- Problem to solve:
Below are several records. Retype exactly those lines running from the one with "(125, 349) = (247, 437): none -> blue goblet" through the one with "(398, 385) = (493, 345): red", end lines included, and no others.

- Records supplied:

== Segment start ==

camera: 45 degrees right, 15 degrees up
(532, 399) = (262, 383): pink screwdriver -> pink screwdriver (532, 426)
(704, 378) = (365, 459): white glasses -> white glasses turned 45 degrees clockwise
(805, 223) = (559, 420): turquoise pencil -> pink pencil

== Segment end ==
== Segment start ==

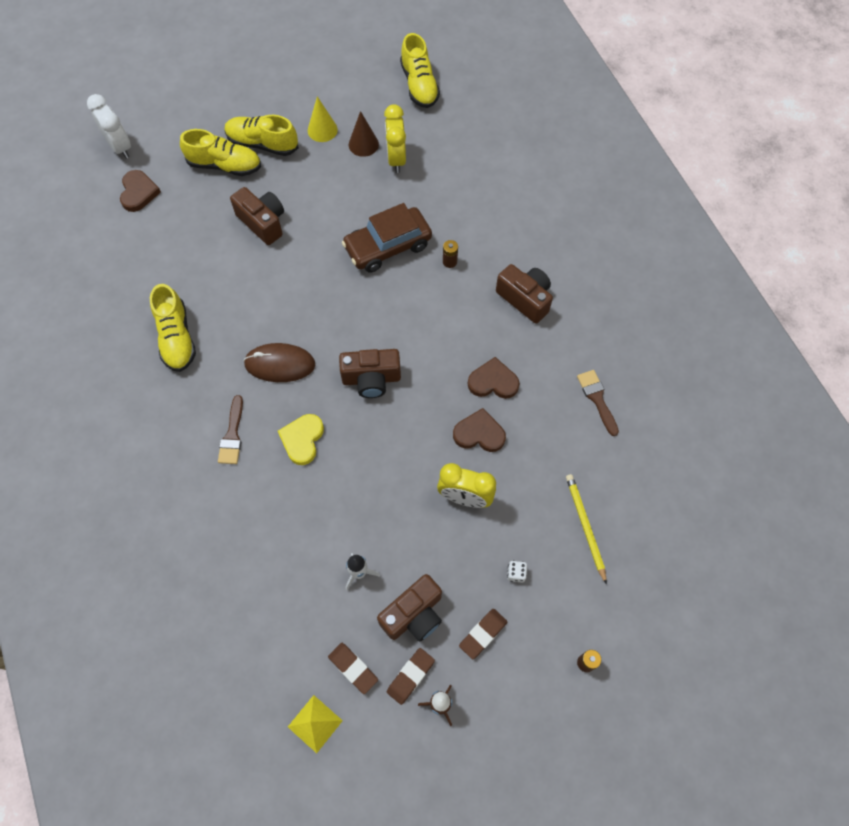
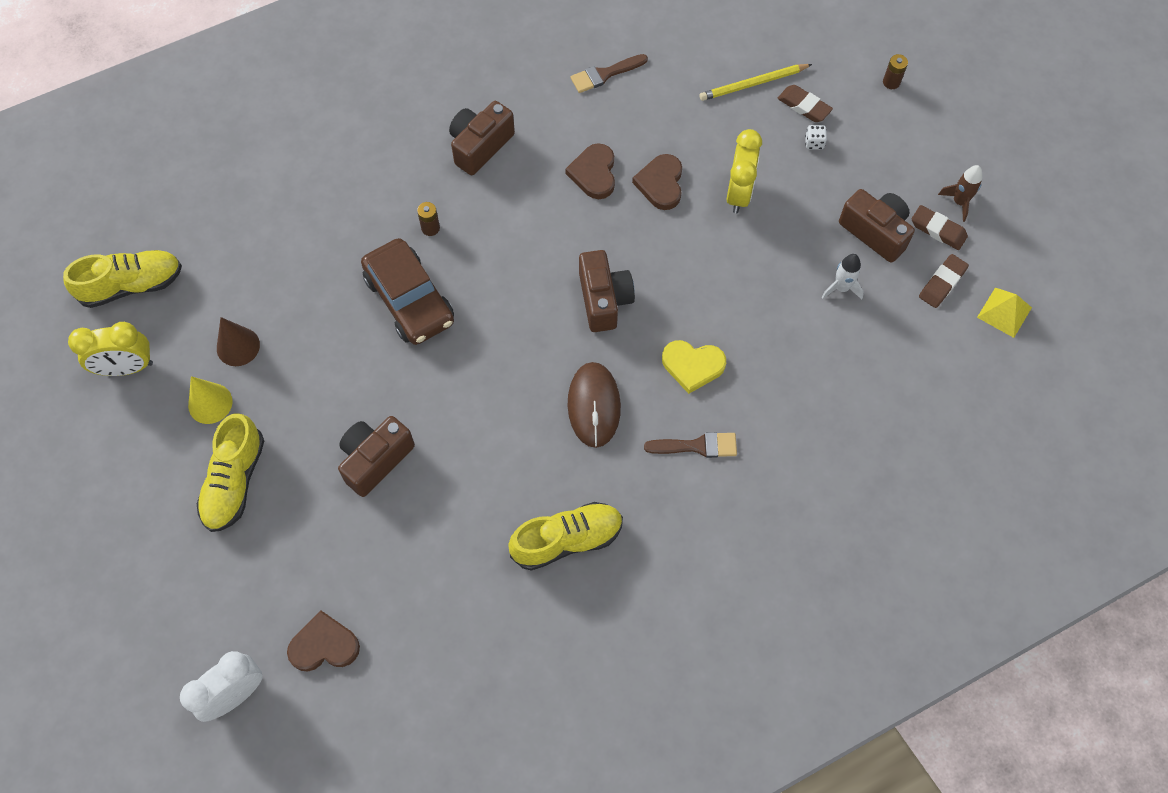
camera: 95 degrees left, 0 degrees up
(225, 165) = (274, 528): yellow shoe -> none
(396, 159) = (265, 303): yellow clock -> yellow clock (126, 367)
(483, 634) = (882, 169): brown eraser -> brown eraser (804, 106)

== Segment end ==
== Segment start ==

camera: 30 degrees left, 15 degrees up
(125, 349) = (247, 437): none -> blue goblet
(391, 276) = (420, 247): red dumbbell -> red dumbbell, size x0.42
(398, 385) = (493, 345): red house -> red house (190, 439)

== Segment end ==

- Completed task:
(125, 349) = (247, 437): none -> blue goblet
(391, 276) = (420, 247): red dumbbell -> red dumbbell, size x0.42
(398, 385) = (493, 345): red house -> red house (190, 439)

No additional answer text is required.